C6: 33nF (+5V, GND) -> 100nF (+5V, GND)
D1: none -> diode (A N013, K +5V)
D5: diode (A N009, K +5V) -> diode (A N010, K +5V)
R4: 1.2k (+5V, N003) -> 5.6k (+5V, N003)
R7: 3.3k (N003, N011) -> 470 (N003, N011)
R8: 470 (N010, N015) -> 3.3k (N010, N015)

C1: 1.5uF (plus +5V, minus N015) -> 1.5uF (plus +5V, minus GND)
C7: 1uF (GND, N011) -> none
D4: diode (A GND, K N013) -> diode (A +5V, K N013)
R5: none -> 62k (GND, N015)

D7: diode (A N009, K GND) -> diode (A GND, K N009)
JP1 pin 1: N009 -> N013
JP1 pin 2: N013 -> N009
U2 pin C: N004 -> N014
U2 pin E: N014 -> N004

----------------------------------------

ASSIGNED TASK: Respond with nothing but the number of lines in the data above that include the word "none".

PROBLEM SOLUTION: 3